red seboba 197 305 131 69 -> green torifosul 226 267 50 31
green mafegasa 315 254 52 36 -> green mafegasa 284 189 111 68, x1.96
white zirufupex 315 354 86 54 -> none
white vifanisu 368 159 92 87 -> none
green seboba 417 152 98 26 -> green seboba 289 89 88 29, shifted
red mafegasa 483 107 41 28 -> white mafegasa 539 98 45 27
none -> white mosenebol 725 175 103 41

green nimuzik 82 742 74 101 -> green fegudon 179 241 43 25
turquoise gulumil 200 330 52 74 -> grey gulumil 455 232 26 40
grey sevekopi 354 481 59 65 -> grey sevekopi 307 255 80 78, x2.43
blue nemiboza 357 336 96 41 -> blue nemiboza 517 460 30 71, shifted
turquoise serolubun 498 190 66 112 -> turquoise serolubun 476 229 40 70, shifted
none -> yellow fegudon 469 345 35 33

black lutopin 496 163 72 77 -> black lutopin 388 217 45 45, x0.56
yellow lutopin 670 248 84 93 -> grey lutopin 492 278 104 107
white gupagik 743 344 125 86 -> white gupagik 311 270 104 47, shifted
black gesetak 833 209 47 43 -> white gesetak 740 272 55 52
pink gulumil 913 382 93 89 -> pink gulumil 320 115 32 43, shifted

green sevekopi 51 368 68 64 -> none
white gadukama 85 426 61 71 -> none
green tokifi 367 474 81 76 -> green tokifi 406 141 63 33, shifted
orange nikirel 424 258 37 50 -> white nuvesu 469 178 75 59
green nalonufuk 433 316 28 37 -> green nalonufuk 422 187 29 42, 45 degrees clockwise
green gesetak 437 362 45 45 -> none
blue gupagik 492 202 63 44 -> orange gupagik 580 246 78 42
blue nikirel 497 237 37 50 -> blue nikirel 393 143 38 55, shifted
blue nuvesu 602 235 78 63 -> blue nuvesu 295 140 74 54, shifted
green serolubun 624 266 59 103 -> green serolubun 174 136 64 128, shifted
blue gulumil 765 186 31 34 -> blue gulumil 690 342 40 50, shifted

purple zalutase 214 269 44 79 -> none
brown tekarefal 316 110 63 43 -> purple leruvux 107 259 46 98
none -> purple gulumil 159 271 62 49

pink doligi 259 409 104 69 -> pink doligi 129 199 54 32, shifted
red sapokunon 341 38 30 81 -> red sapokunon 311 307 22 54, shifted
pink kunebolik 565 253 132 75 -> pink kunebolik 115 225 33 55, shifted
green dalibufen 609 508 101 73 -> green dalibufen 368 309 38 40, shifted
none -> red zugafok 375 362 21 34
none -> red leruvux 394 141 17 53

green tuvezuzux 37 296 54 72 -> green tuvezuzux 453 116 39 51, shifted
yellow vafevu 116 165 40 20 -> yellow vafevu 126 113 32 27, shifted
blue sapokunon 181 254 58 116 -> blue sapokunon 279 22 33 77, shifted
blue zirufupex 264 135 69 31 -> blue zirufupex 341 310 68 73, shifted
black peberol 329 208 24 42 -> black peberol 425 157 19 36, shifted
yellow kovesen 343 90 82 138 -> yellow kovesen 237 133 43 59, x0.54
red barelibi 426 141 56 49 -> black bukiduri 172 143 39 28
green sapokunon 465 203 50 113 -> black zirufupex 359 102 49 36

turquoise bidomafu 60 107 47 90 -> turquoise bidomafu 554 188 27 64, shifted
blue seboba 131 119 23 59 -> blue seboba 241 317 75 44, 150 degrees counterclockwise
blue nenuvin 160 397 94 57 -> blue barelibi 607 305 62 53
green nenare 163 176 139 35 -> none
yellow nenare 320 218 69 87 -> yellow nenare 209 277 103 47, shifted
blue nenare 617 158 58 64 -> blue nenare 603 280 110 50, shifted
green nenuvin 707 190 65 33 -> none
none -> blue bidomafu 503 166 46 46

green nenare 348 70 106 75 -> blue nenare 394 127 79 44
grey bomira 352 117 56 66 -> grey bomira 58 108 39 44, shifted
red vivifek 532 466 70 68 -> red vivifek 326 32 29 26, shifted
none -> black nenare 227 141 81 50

> _Exercise prompt_: Write out each line of the data that holds the string "mafegasa".

> _Output below_:
green mafegasa 315 254 52 36 -> green mafegasa 284 189 111 68, x1.96
red mafegasa 483 107 41 28 -> white mafegasa 539 98 45 27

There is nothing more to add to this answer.